- Instructions to follow -
In the listing below, find the line containing "camera: 115 degrees left, 25 degrees up" and the line containing "(328, 354) = (699, 304): pink". Repeat exactly those two lines and every line between them.

- Records to process -

-=-=-

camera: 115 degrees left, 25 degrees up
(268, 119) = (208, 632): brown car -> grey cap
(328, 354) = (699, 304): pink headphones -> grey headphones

-=-=-

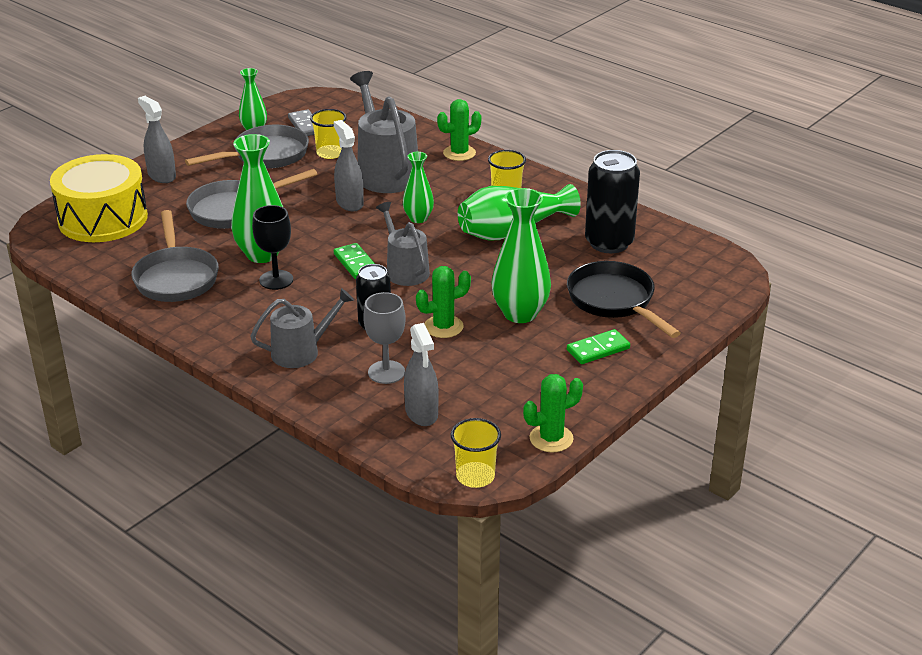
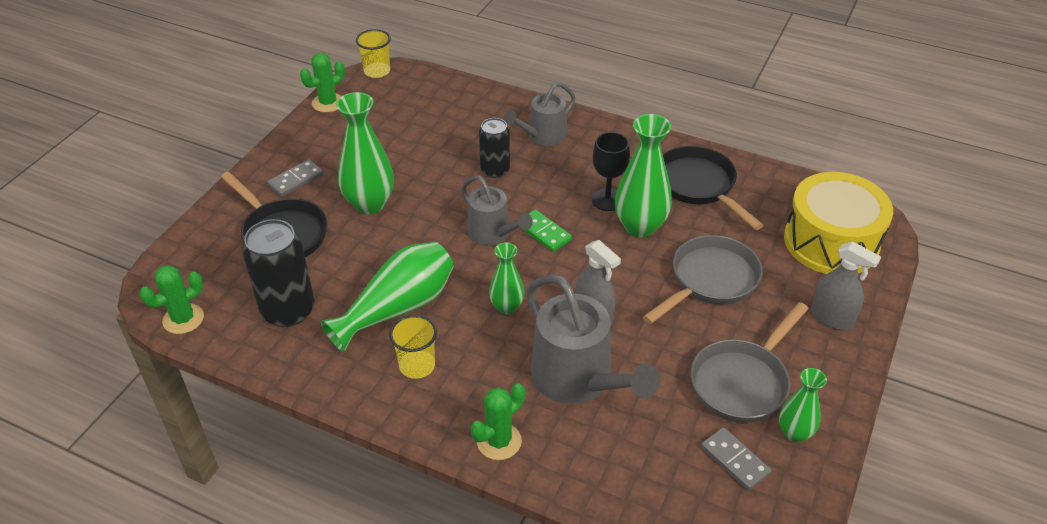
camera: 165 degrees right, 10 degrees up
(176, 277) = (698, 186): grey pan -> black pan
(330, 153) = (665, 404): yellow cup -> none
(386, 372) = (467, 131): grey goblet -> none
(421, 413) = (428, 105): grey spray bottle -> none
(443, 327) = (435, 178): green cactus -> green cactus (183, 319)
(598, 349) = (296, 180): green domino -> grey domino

-=-=-

- Solution to the exercise -
camera: 115 degrees left, 25 degrees up
(268, 119) = (208, 632): brown car -> grey cap
(328, 354) = (699, 304): pink headphones -> grey headphones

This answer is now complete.